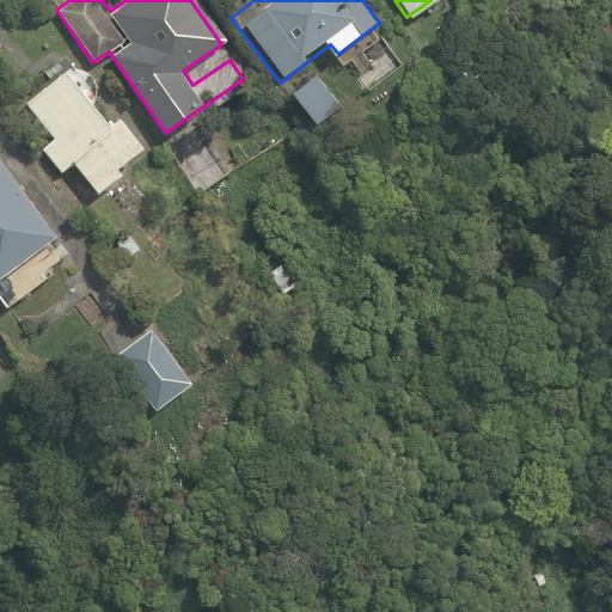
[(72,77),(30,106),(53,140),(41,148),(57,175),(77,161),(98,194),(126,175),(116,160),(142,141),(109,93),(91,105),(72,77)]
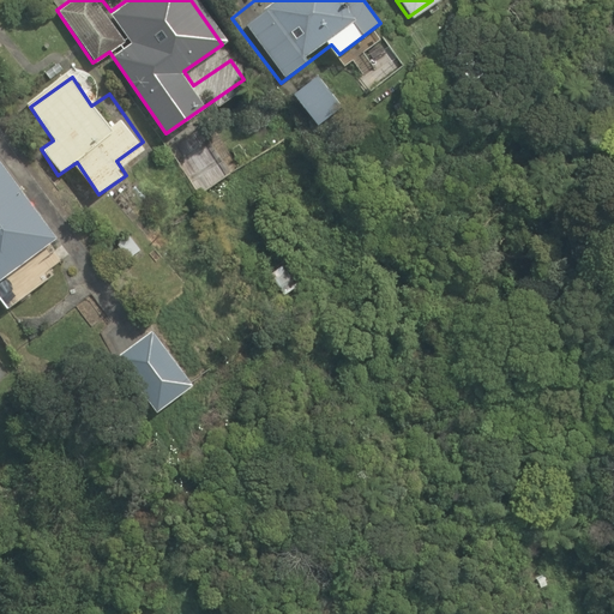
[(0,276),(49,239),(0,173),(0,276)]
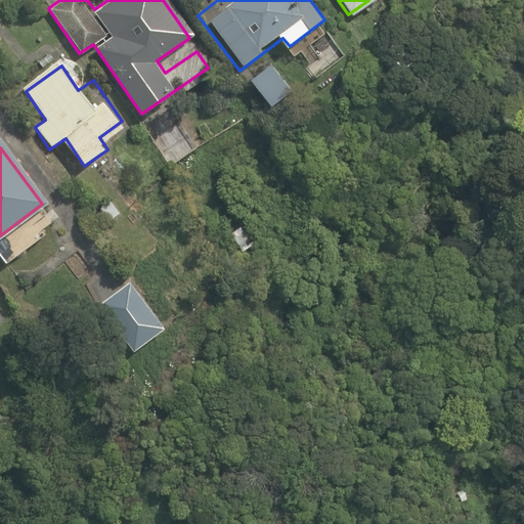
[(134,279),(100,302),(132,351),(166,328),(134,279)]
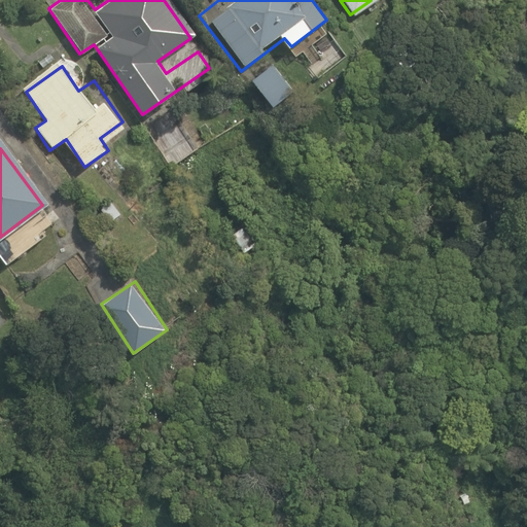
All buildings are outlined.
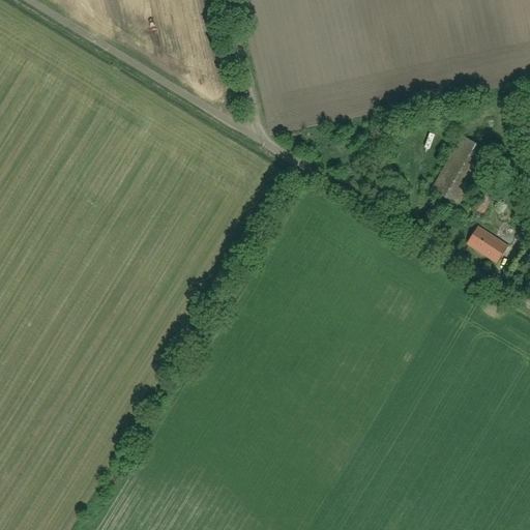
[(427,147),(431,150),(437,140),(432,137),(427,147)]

WHAT IS NEEDED: Keeping pictures out, repeat exactly the lines from the one containing "[(134,279),(100,302),(132,351),(166,328),(134,279)]" through the end of the listing.

ANSWER TO THIS TASK:
[(134,279),(100,302),(132,351),(166,328),(134,279)]
All buildings are outlined.
[(427,147),(431,150),(437,140),(432,137),(427,147)]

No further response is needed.